╭──

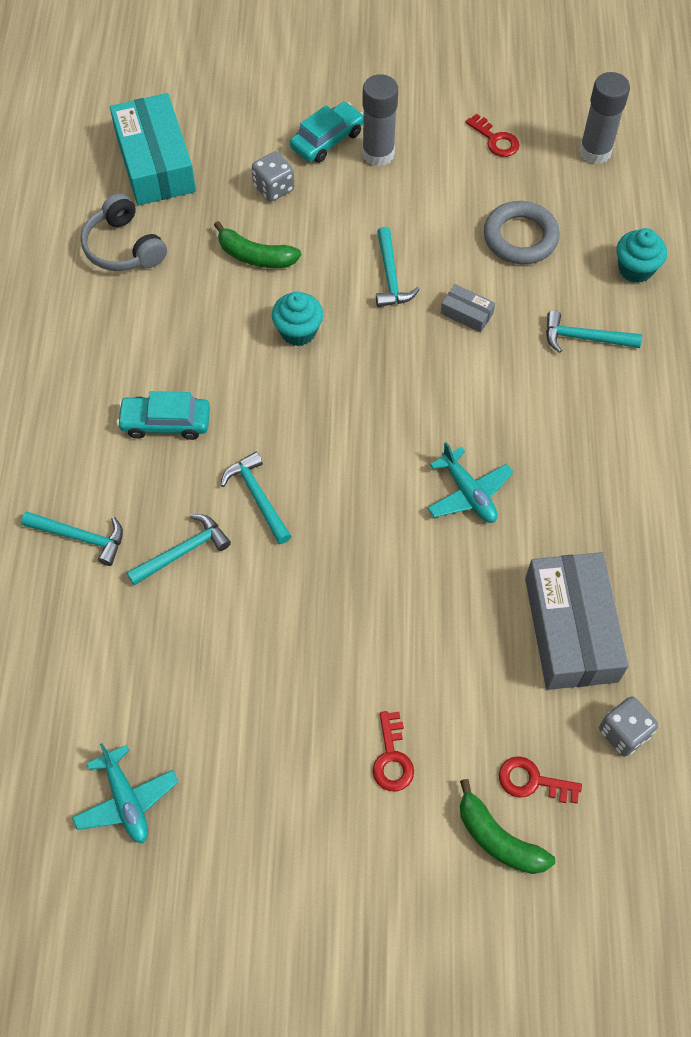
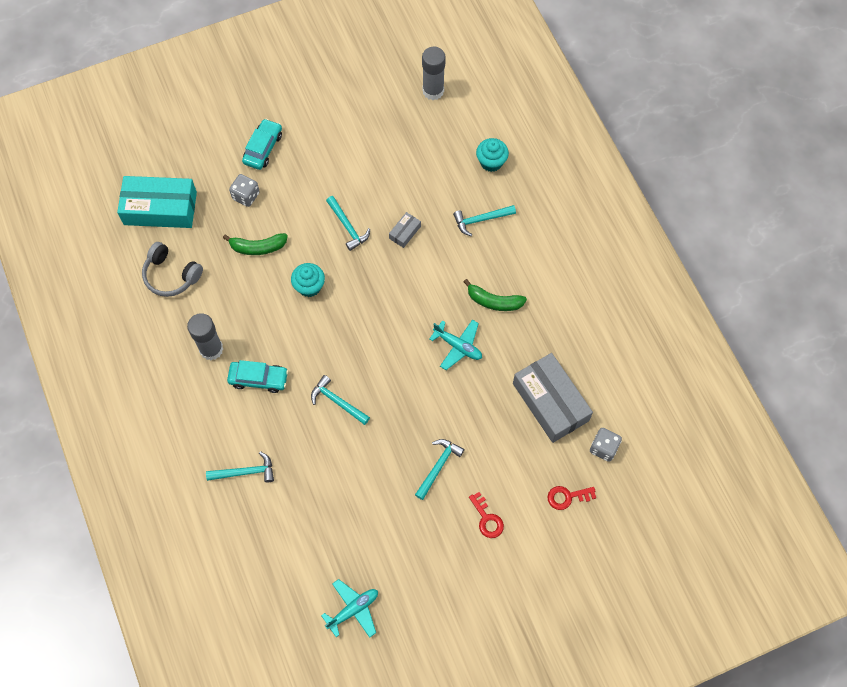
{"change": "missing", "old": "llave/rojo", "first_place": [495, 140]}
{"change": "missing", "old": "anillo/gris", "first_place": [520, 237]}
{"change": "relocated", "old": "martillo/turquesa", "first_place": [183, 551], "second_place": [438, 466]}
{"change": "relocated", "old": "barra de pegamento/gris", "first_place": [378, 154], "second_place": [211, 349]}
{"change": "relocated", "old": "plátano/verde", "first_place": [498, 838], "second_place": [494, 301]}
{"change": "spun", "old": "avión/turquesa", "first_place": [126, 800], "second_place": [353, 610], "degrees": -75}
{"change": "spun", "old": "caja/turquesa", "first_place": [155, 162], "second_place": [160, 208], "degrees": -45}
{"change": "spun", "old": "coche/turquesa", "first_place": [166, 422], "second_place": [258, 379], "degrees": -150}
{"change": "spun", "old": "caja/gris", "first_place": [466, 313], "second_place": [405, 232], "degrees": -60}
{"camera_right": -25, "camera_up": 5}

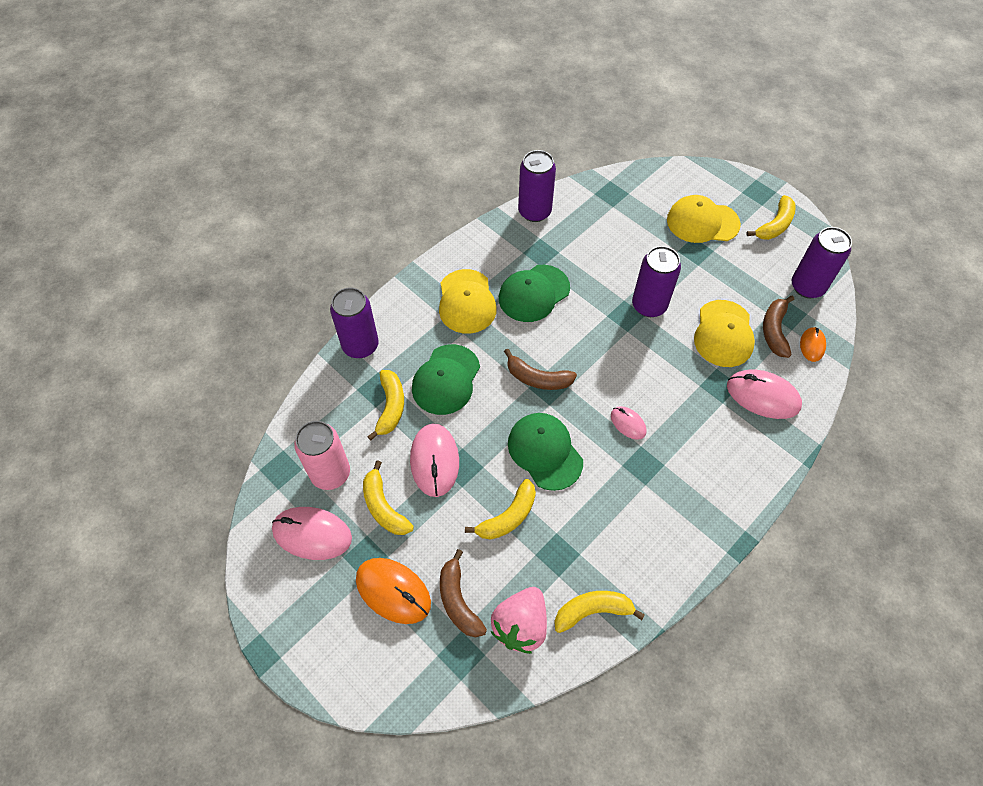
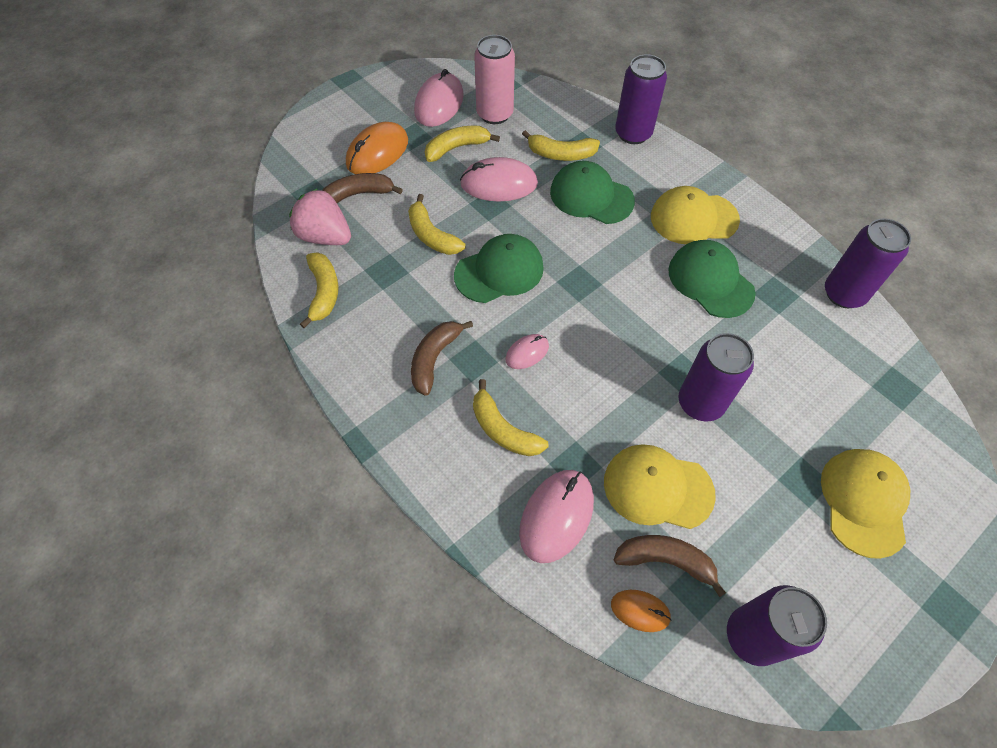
{"change": "relocated", "old": "plátano/marrón", "first_place": [537, 378], "second_place": [434, 359]}
{"change": "relocated", "old": "plátano/amarillo", "first_place": [775, 225], "second_place": [503, 429]}
{"camera_right": 95, "camera_up": 0}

╰──

- [Your instructions] Go through the entries above and report each line with the string "gris" in it.

- [Output of the task]
{"change": "missing", "old": "anillo/gris", "first_place": [520, 237]}
{"change": "relocated", "old": "barra de pegamento/gris", "first_place": [378, 154], "second_place": [211, 349]}
{"change": "spun", "old": "caja/gris", "first_place": [466, 313], "second_place": [405, 232], "degrees": -60}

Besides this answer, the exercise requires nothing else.